» Problem description: For the word "sprayer", copy every line of the material that includes it.

» Data for the task:

——————————

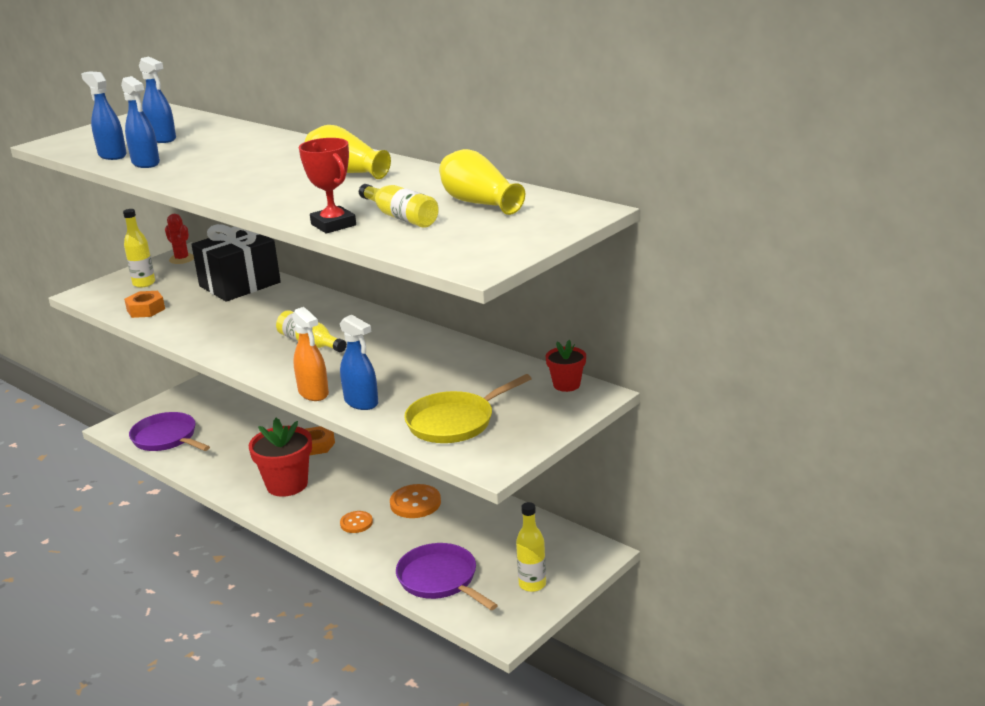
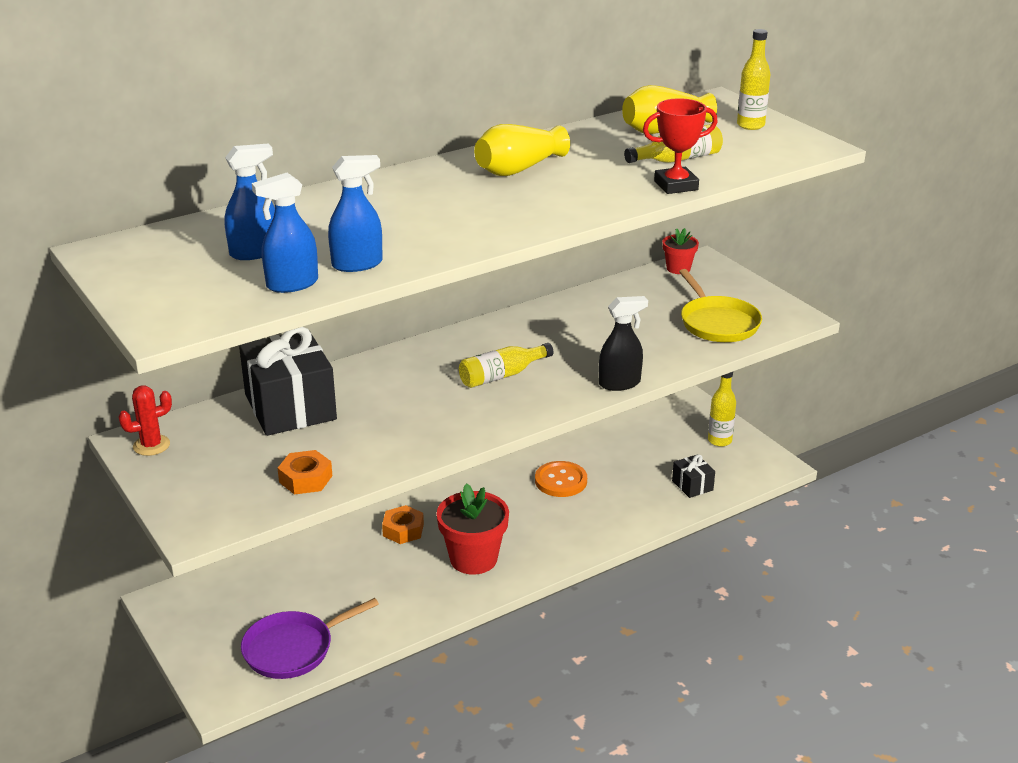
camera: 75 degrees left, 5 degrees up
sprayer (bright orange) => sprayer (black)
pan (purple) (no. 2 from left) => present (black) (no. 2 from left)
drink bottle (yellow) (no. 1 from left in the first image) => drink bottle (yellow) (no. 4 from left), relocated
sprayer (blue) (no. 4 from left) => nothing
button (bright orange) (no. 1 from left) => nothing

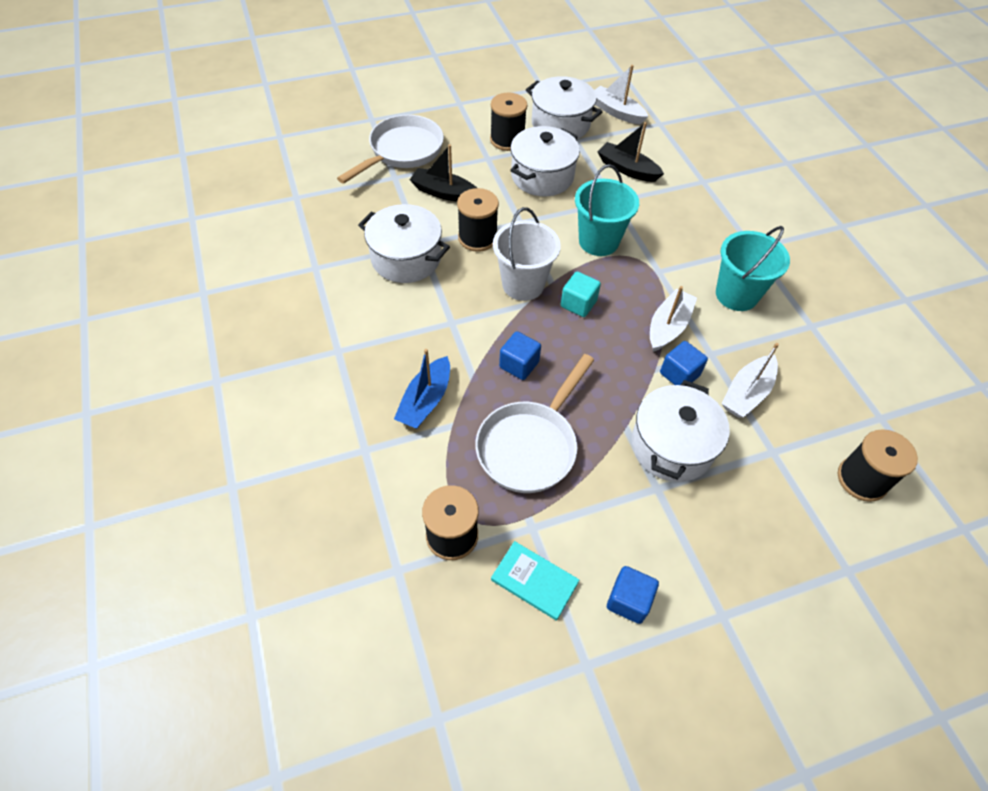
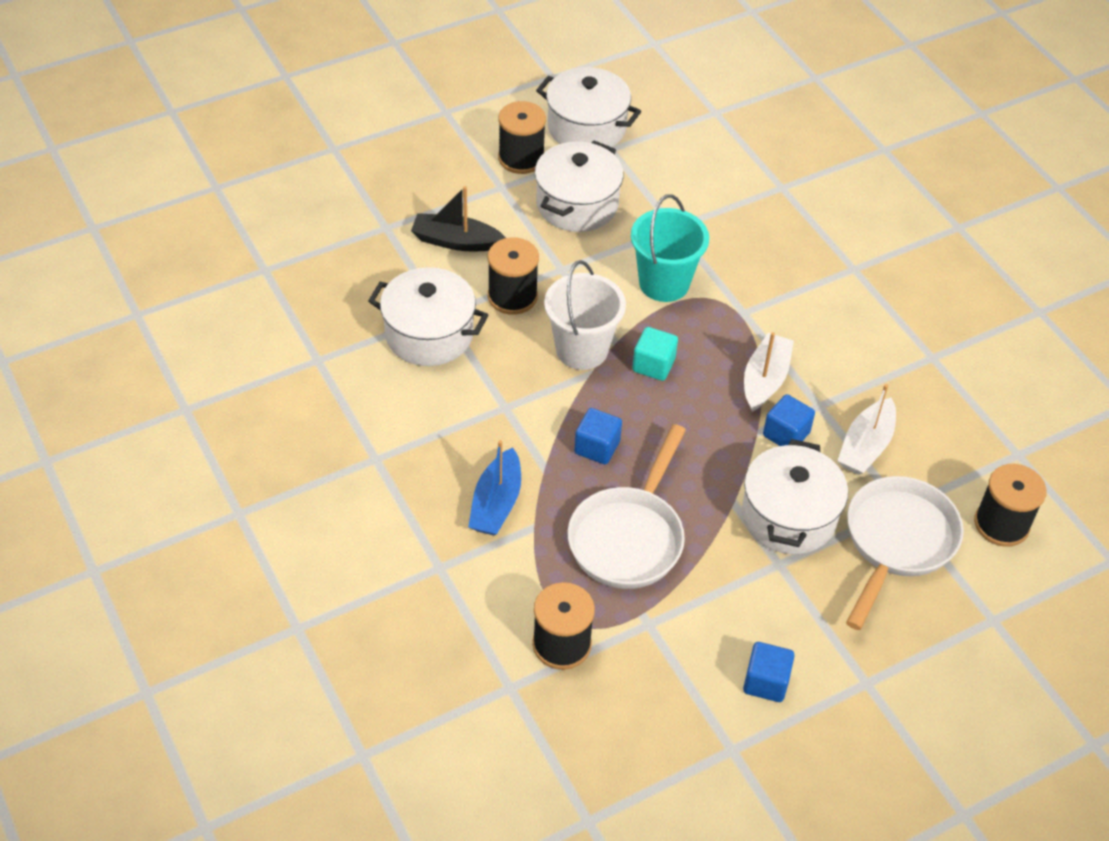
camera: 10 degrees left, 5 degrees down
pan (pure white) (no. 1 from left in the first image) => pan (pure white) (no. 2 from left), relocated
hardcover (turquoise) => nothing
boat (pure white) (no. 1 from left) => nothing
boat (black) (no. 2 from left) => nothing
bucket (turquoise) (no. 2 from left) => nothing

——————————

» Written response:
sprayer (bright orange) => sprayer (black)
sprayer (blue) (no. 4 from left) => nothing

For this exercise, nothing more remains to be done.